Show every line below that contains the string "black". Case counts.

» **Raw records**
+---+

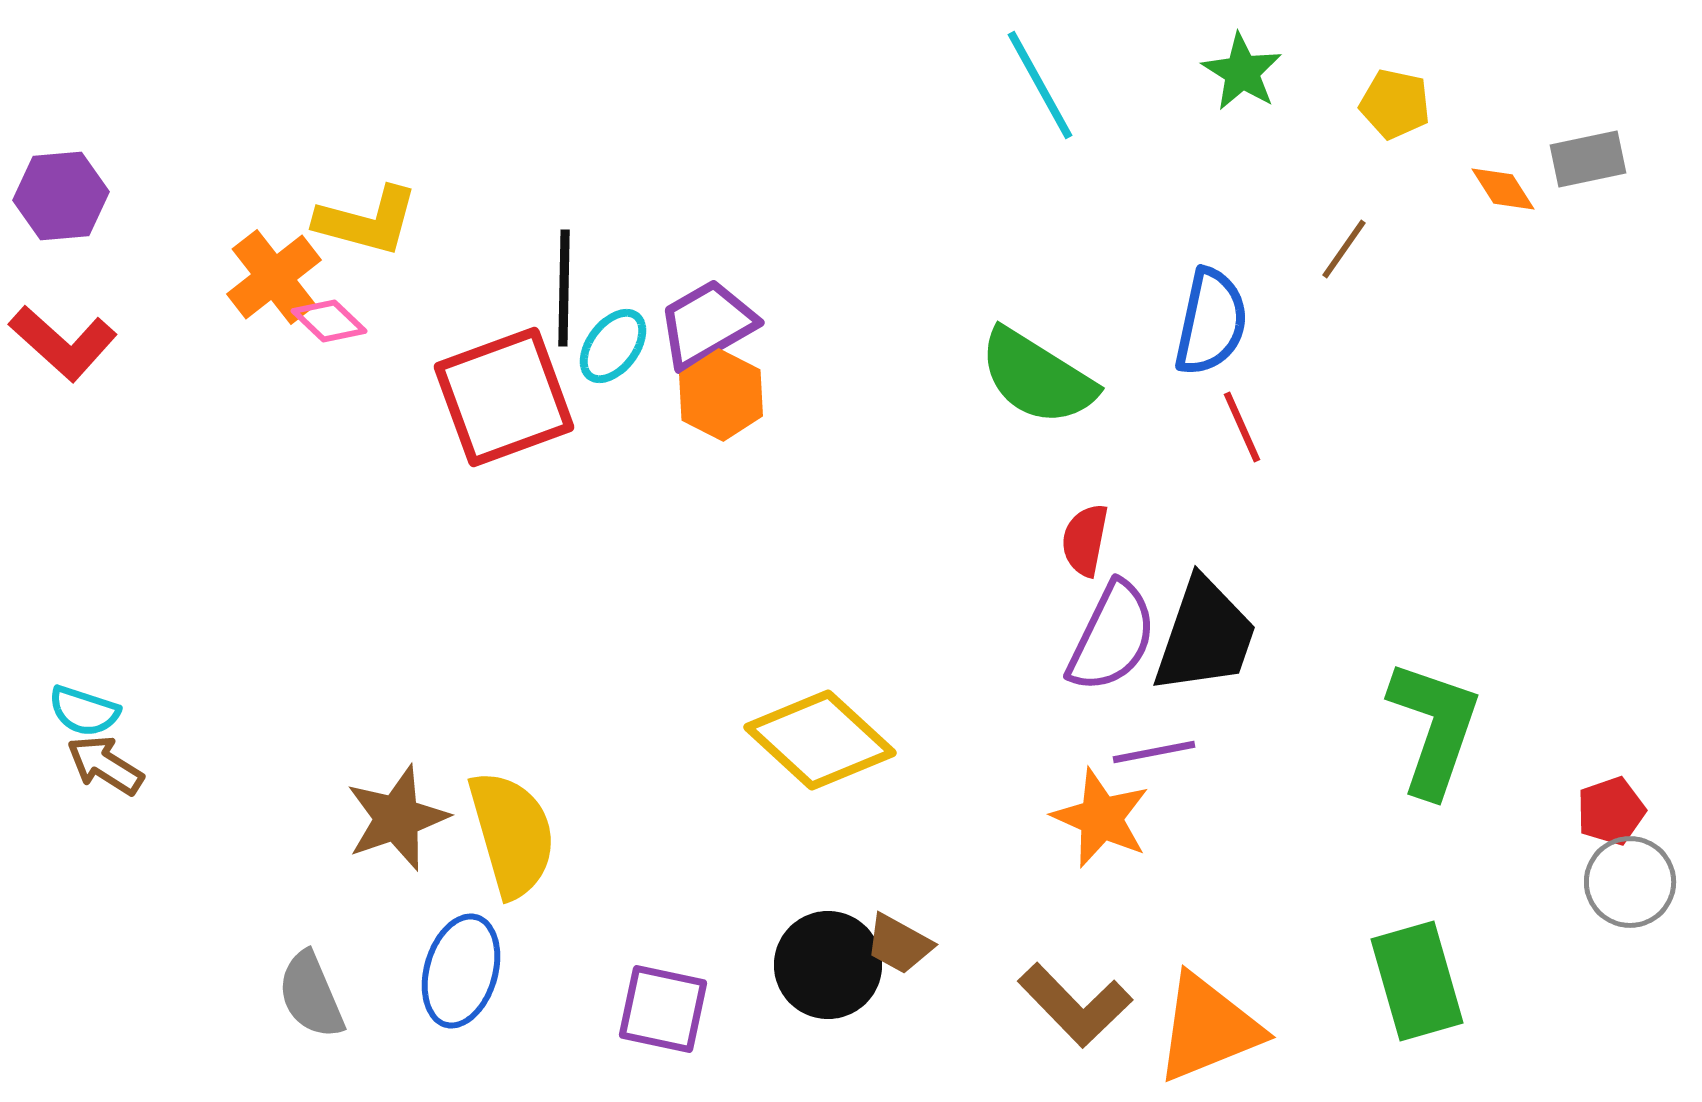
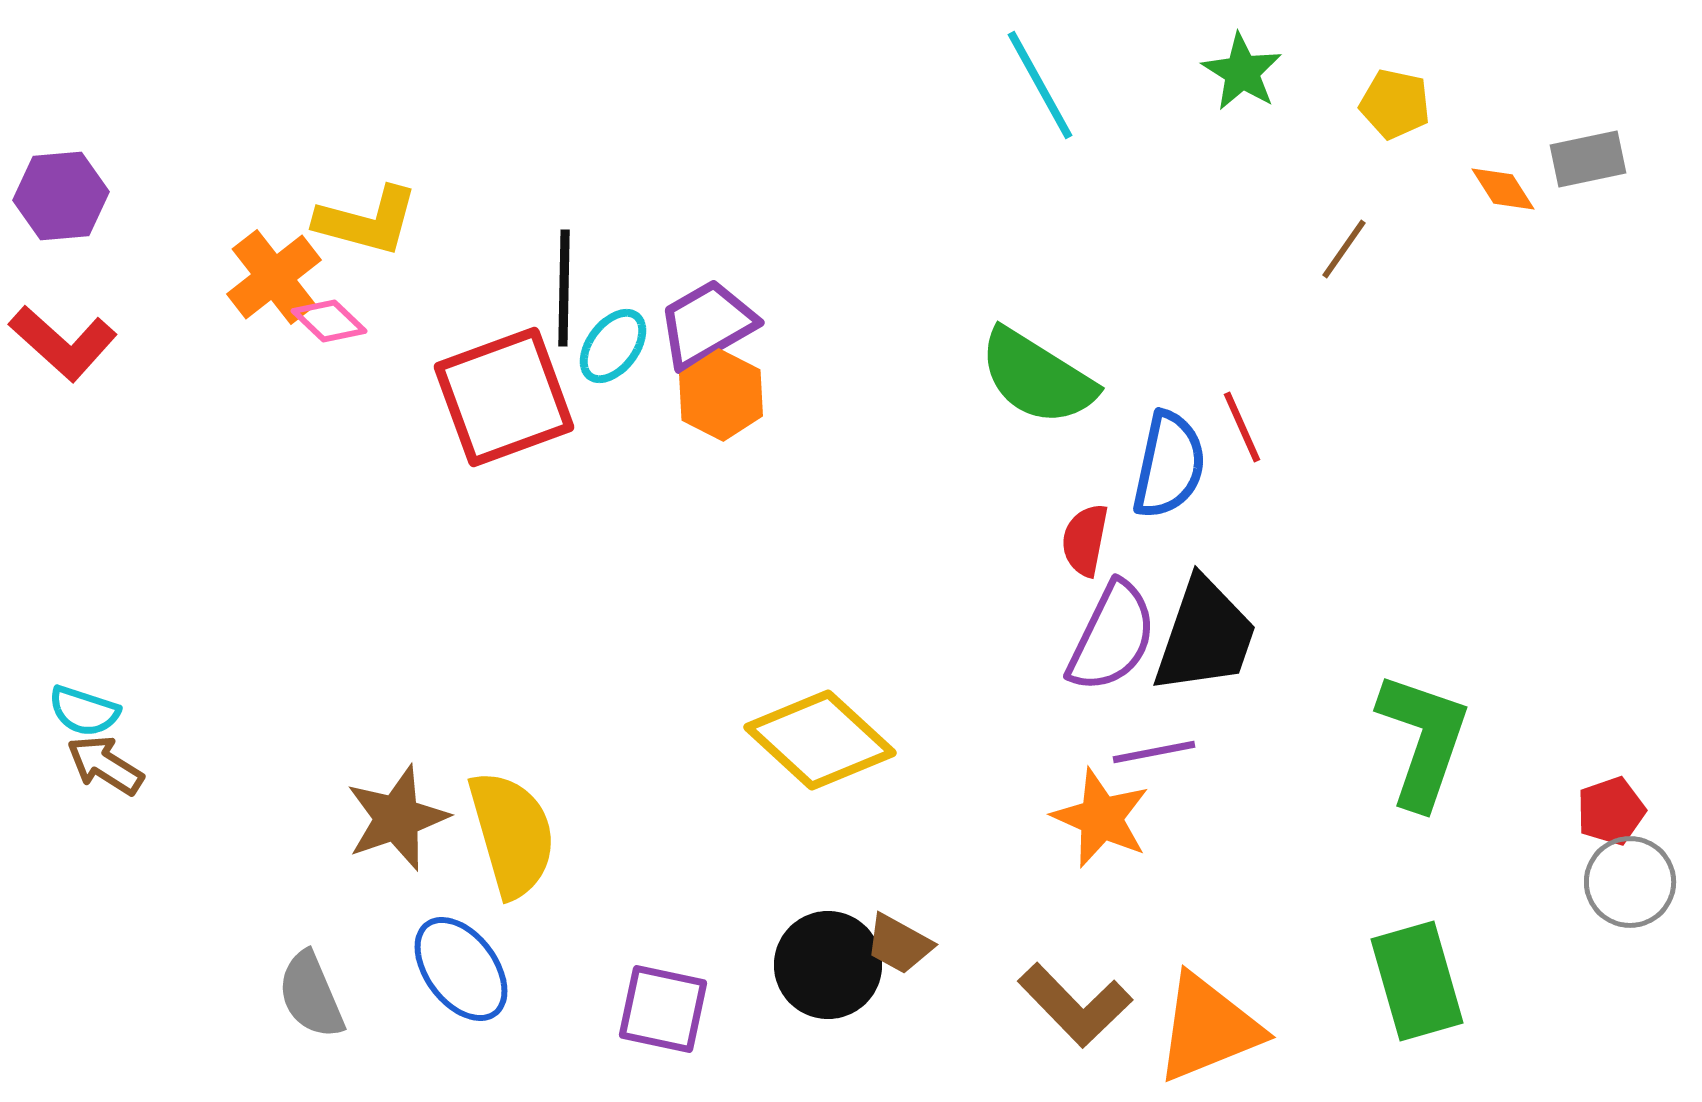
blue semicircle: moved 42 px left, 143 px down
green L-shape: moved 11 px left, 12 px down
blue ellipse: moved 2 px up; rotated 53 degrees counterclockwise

+---+

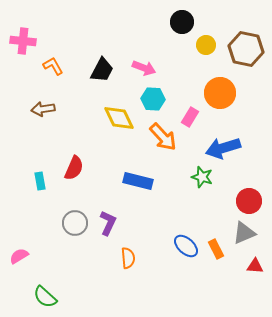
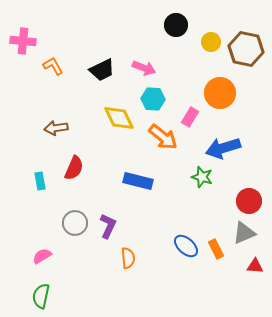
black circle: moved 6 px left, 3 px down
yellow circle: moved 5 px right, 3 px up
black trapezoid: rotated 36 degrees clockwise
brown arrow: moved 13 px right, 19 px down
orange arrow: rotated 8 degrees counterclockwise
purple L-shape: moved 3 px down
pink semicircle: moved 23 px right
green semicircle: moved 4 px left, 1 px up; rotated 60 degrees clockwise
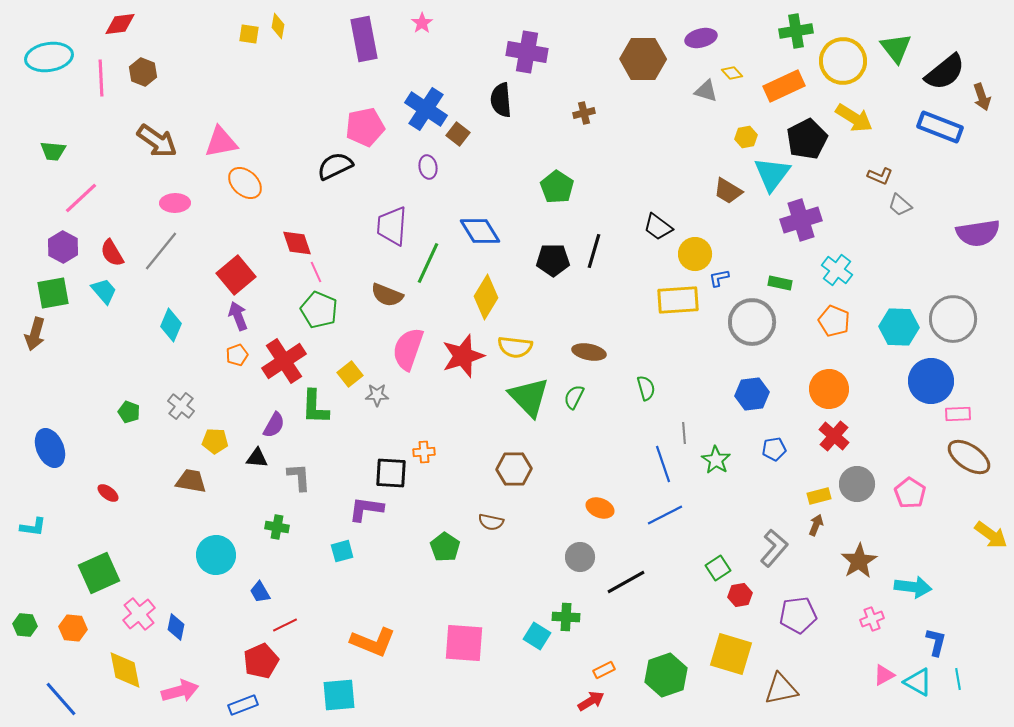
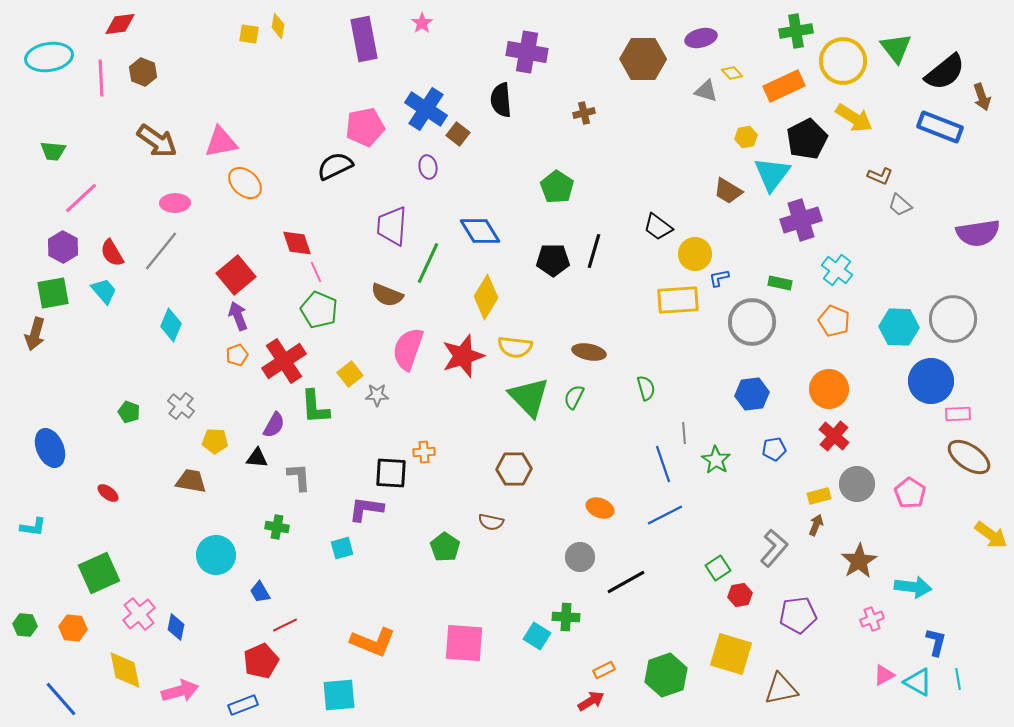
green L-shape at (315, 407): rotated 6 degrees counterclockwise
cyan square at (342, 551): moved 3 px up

+---+

» **The output**
black circle: moved 6 px left, 3 px down
black trapezoid: rotated 36 degrees clockwise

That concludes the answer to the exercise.